Once the line containing "pink headphones [317,209,397,271]" is found in the data below, output that line and every line after it through the last, unchanged and with nothing else.

BEGIN MATERIAL PROVIDED

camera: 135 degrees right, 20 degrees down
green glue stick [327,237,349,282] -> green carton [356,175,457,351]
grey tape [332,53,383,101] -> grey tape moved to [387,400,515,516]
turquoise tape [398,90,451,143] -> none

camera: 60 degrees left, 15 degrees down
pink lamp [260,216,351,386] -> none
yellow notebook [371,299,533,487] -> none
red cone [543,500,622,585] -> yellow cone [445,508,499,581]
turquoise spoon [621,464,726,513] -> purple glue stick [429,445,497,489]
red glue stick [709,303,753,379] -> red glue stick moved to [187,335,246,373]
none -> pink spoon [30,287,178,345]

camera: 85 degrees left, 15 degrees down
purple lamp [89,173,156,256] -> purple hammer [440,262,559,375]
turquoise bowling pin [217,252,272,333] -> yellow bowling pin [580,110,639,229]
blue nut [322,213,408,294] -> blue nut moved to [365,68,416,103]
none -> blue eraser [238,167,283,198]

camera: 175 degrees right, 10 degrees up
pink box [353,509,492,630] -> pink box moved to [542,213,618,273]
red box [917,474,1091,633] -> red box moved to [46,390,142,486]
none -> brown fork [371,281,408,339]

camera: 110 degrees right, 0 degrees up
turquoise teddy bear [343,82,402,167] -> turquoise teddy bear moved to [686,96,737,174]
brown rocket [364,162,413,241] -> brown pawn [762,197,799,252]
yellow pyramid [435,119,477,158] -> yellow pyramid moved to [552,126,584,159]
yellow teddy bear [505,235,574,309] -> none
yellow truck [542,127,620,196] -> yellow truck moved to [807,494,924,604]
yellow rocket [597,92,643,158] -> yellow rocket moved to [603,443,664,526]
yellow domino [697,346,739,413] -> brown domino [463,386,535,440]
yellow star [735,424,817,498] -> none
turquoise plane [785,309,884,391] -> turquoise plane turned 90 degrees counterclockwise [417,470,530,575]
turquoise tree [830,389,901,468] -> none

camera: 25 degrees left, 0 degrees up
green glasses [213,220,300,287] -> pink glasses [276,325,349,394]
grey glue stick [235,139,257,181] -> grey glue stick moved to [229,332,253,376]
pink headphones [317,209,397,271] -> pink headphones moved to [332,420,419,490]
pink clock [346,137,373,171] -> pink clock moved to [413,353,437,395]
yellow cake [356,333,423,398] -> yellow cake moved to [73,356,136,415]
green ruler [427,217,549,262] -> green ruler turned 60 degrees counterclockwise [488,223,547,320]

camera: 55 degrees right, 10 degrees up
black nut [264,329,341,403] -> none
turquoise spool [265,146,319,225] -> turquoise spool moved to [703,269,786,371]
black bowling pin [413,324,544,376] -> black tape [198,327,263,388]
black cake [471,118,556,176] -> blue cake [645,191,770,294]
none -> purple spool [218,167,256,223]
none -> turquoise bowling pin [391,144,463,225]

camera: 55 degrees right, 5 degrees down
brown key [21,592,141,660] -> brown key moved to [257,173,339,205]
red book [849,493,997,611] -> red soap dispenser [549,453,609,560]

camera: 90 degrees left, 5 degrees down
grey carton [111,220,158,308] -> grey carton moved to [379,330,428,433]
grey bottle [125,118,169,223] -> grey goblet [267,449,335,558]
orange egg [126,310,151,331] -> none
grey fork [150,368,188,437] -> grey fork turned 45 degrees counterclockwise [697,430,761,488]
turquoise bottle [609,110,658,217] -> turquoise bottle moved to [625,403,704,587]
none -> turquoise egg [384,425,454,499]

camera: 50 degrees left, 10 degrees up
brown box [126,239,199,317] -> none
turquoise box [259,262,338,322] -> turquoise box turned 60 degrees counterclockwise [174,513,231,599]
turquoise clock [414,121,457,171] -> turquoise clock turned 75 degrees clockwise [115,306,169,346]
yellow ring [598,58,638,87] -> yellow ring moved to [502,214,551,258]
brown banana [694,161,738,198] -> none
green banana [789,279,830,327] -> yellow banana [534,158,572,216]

END MATERIAL PROVIDED

* [THE COMPLETED TASK]:
pink headphones [317,209,397,271] -> pink headphones moved to [332,420,419,490]
pink clock [346,137,373,171] -> pink clock moved to [413,353,437,395]
yellow cake [356,333,423,398] -> yellow cake moved to [73,356,136,415]
green ruler [427,217,549,262] -> green ruler turned 60 degrees counterclockwise [488,223,547,320]

camera: 55 degrees right, 10 degrees up
black nut [264,329,341,403] -> none
turquoise spool [265,146,319,225] -> turquoise spool moved to [703,269,786,371]
black bowling pin [413,324,544,376] -> black tape [198,327,263,388]
black cake [471,118,556,176] -> blue cake [645,191,770,294]
none -> purple spool [218,167,256,223]
none -> turquoise bowling pin [391,144,463,225]

camera: 55 degrees right, 5 degrees down
brown key [21,592,141,660] -> brown key moved to [257,173,339,205]
red book [849,493,997,611] -> red soap dispenser [549,453,609,560]

camera: 90 degrees left, 5 degrees down
grey carton [111,220,158,308] -> grey carton moved to [379,330,428,433]
grey bottle [125,118,169,223] -> grey goblet [267,449,335,558]
orange egg [126,310,151,331] -> none
grey fork [150,368,188,437] -> grey fork turned 45 degrees counterclockwise [697,430,761,488]
turquoise bottle [609,110,658,217] -> turquoise bottle moved to [625,403,704,587]
none -> turquoise egg [384,425,454,499]

camera: 50 degrees left, 10 degrees up
brown box [126,239,199,317] -> none
turquoise box [259,262,338,322] -> turquoise box turned 60 degrees counterclockwise [174,513,231,599]
turquoise clock [414,121,457,171] -> turquoise clock turned 75 degrees clockwise [115,306,169,346]
yellow ring [598,58,638,87] -> yellow ring moved to [502,214,551,258]
brown banana [694,161,738,198] -> none
green banana [789,279,830,327] -> yellow banana [534,158,572,216]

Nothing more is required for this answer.